DATASET EXTRACT

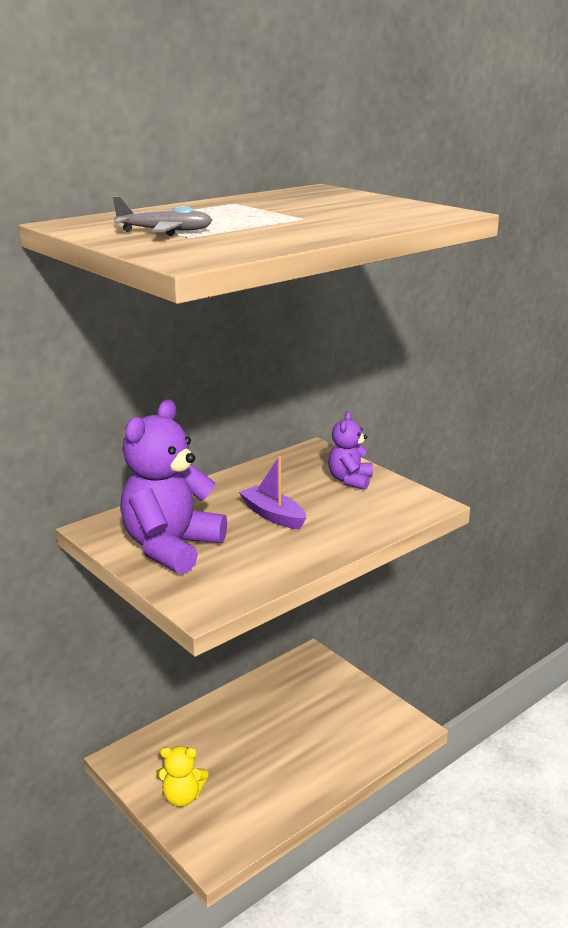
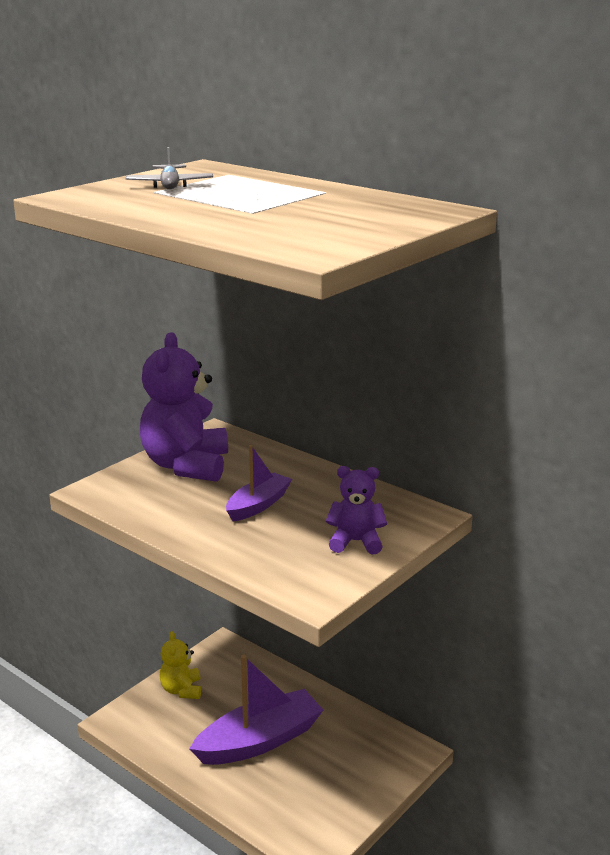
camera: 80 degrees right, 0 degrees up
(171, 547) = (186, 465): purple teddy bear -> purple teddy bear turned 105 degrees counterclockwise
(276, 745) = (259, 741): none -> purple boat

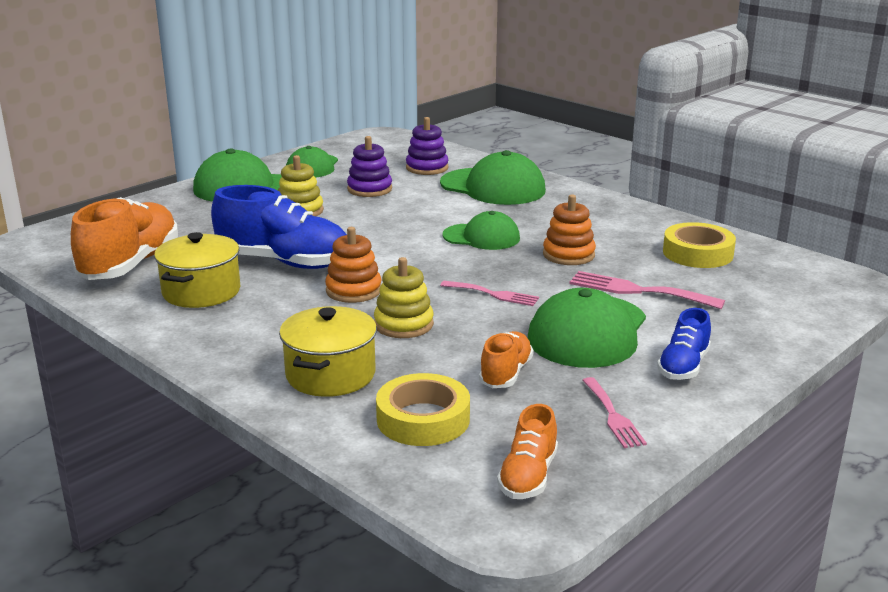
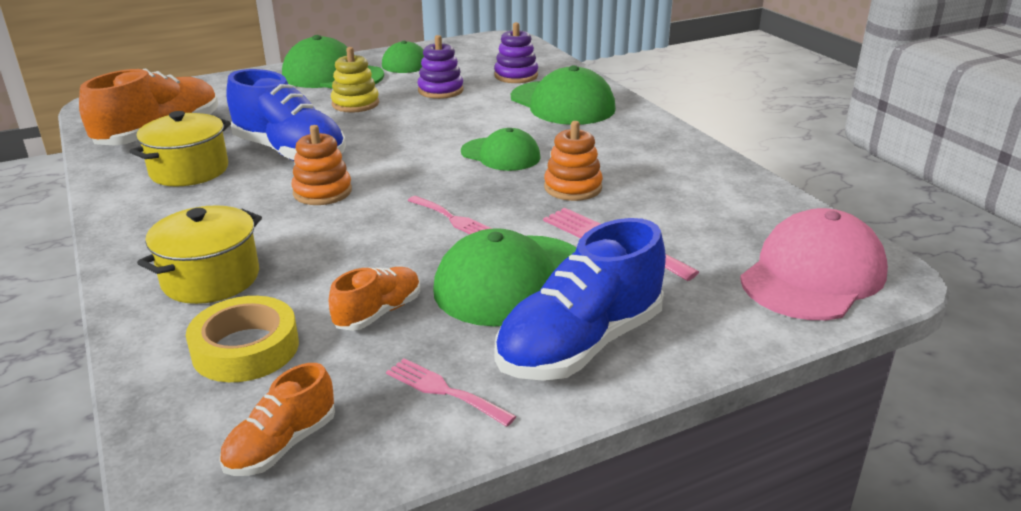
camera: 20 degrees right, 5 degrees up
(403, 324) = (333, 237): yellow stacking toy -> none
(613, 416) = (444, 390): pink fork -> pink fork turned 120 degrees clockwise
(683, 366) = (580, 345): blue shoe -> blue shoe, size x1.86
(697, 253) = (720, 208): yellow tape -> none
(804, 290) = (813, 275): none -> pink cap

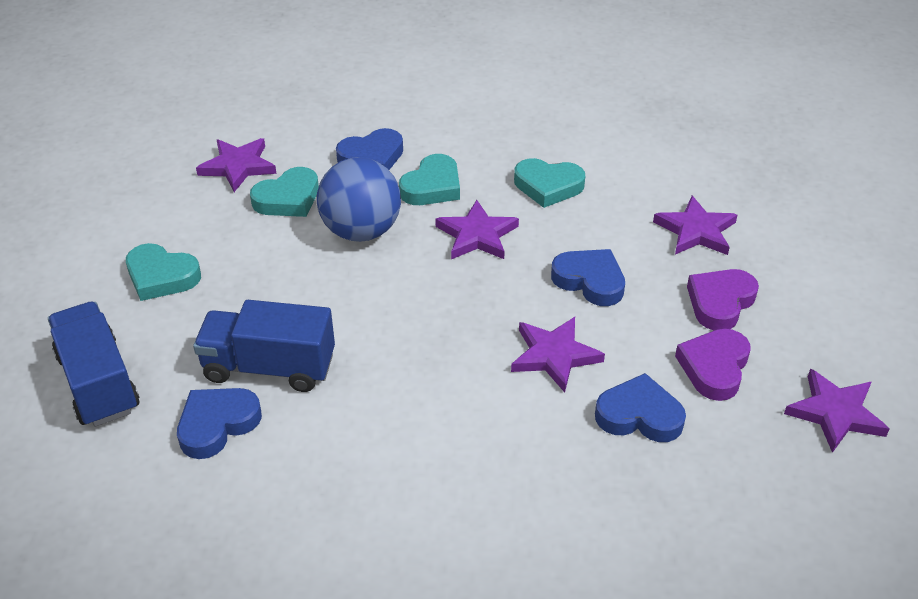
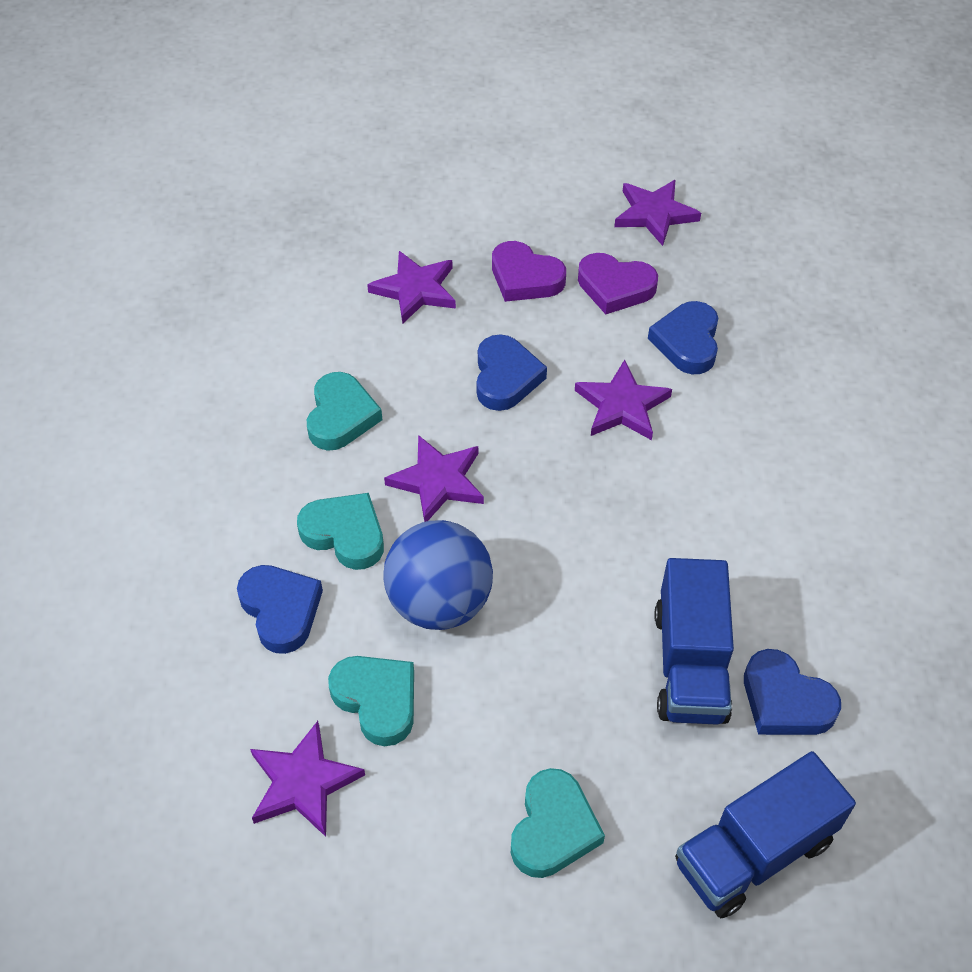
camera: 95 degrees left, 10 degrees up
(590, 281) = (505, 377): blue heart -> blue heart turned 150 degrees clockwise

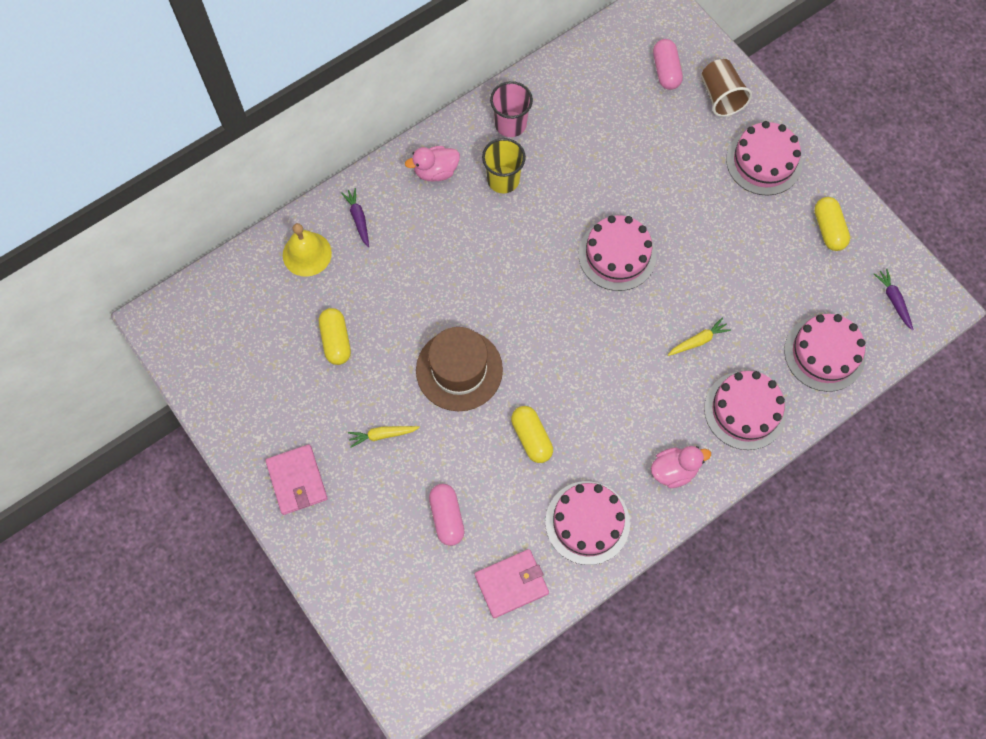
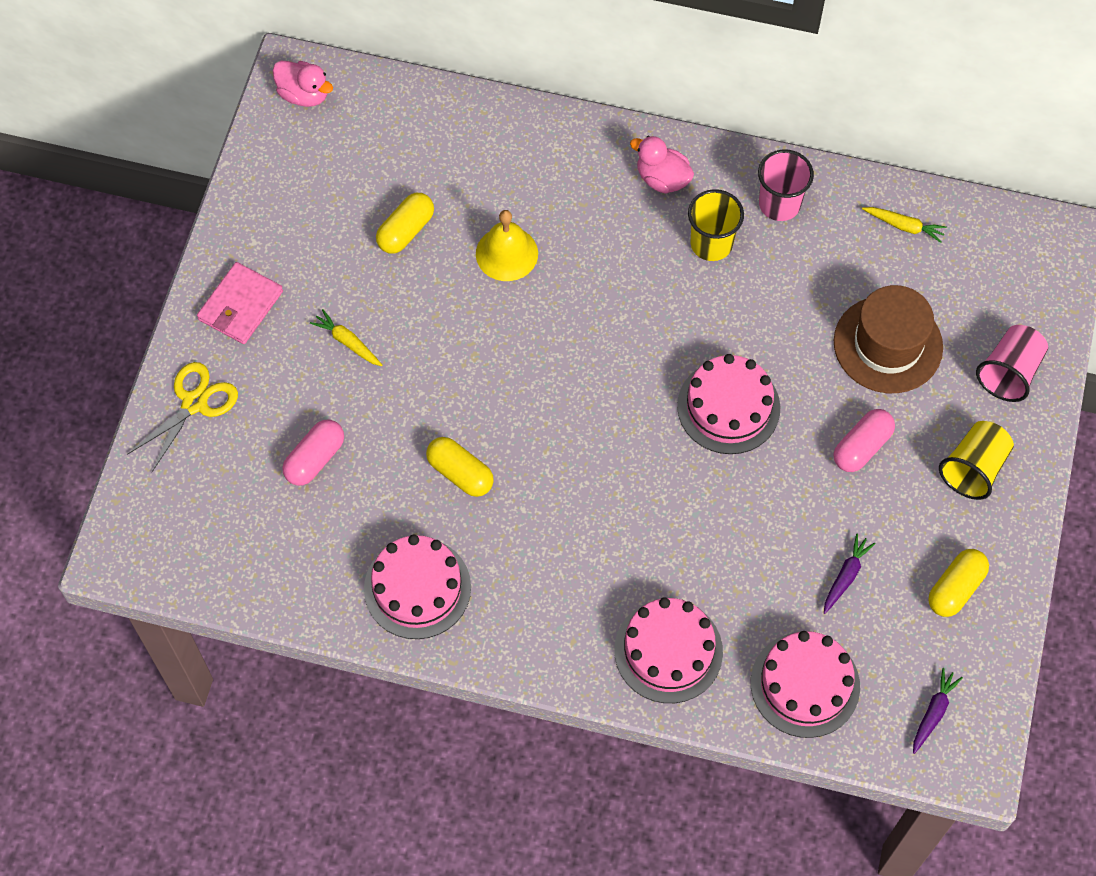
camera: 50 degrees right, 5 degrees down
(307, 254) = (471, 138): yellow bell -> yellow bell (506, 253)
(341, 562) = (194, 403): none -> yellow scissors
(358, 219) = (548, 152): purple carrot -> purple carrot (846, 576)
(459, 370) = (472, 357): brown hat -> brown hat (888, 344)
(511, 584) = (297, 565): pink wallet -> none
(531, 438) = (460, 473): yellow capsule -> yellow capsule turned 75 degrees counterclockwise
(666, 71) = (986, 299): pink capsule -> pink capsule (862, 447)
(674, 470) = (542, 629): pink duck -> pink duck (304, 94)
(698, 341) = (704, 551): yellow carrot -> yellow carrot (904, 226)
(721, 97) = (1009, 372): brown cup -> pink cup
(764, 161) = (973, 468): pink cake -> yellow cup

HOW TO COMPLETE THIS TASK
Copy exactly the lines from the line containing "(613, 416) = (444, 390): pink" through the last line of the records, both included, and omit every picture.

WRITTEN ANSWER
(613, 416) = (444, 390): pink fork -> pink fork turned 120 degrees clockwise
(683, 366) = (580, 345): blue shoe -> blue shoe, size x1.86
(697, 253) = (720, 208): yellow tape -> none
(804, 290) = (813, 275): none -> pink cap

camera: 95 degrees left, 10 degrees up
(590, 281) = (505, 377): blue heart -> blue heart turned 150 degrees clockwise

camera: 50 degrees right, 5 degrees down
(307, 254) = (471, 138): yellow bell -> yellow bell (506, 253)
(341, 562) = (194, 403): none -> yellow scissors
(358, 219) = (548, 152): purple carrot -> purple carrot (846, 576)
(459, 370) = (472, 357): brown hat -> brown hat (888, 344)
(511, 584) = (297, 565): pink wallet -> none
(531, 438) = (460, 473): yellow capsule -> yellow capsule turned 75 degrees counterclockwise
(666, 71) = (986, 299): pink capsule -> pink capsule (862, 447)
(674, 470) = (542, 629): pink duck -> pink duck (304, 94)
(698, 341) = (704, 551): yellow carrot -> yellow carrot (904, 226)
(721, 97) = (1009, 372): brown cup -> pink cup
(764, 161) = (973, 468): pink cake -> yellow cup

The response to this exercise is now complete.